ENTRIES PROVIDED
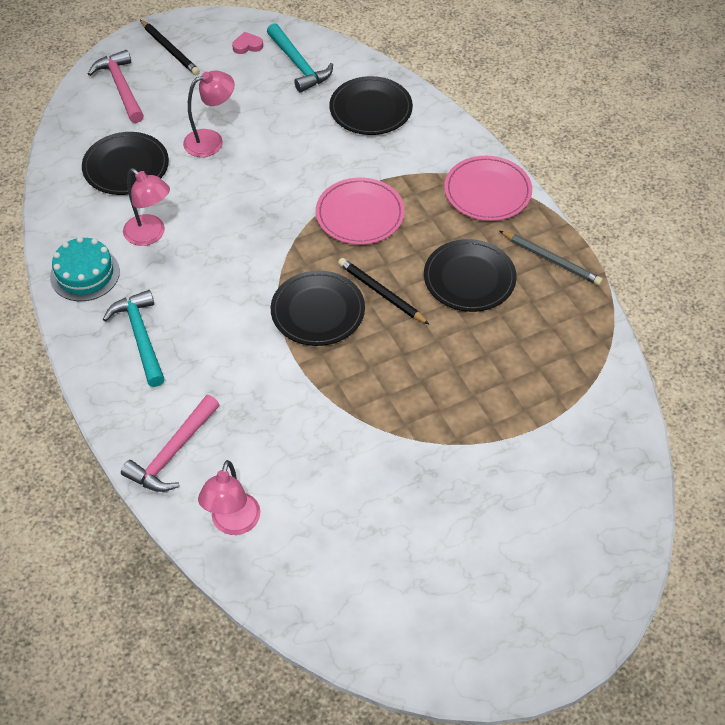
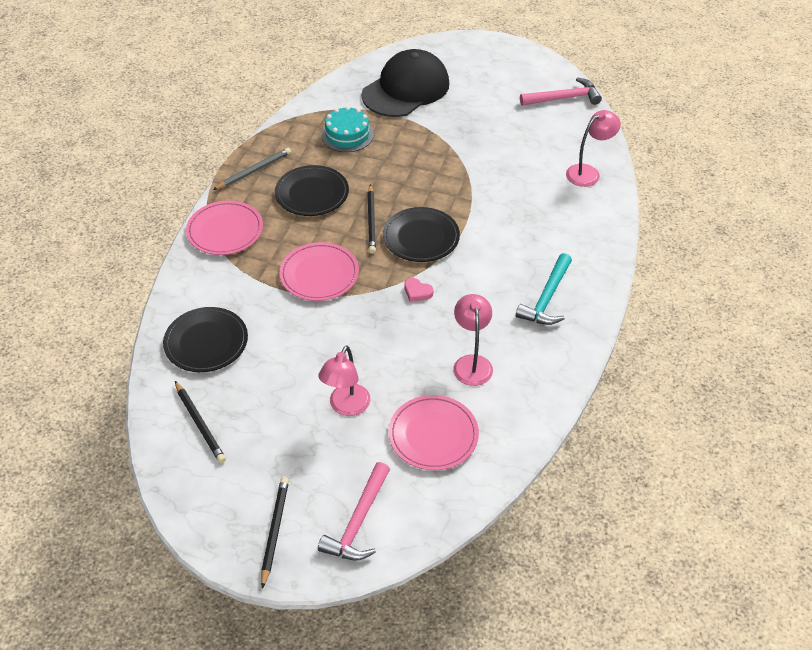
camera: 135 degrees left, 5 degrees down
(85, 274) = (545, 368): turquoise cake -> turquoise cake (347, 135)
(126, 166) = (433, 435): black plate -> pink plate
(172, 453) = (589, 223): pink hammer -> pink hammer (564, 98)
(211, 140) = (346, 407): pink lamp -> pink lamp turned 90 degrees counterclockwise
(247, 46) = (211, 478): pink heart -> pink heart (417, 292)
(299, 65) = (200, 424): turquoise hammer -> black pencil
(551, 260) = (254, 171): grey pencil -> grey pencil turned 60 degrees clockwise
(557, 481) = (406, 89): none -> black cap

DESCRIPTION OF THE TASK
From the entries above, print the lines beginning at the one with "(211, 140) = (346, 407): pink" and stopping after the one with "(299, 65) = (200, 424): turquoise", exactly as written and with nothing else.

YOUR SOLUTION
(211, 140) = (346, 407): pink lamp -> pink lamp turned 90 degrees counterclockwise
(247, 46) = (211, 478): pink heart -> pink heart (417, 292)
(299, 65) = (200, 424): turquoise hammer -> black pencil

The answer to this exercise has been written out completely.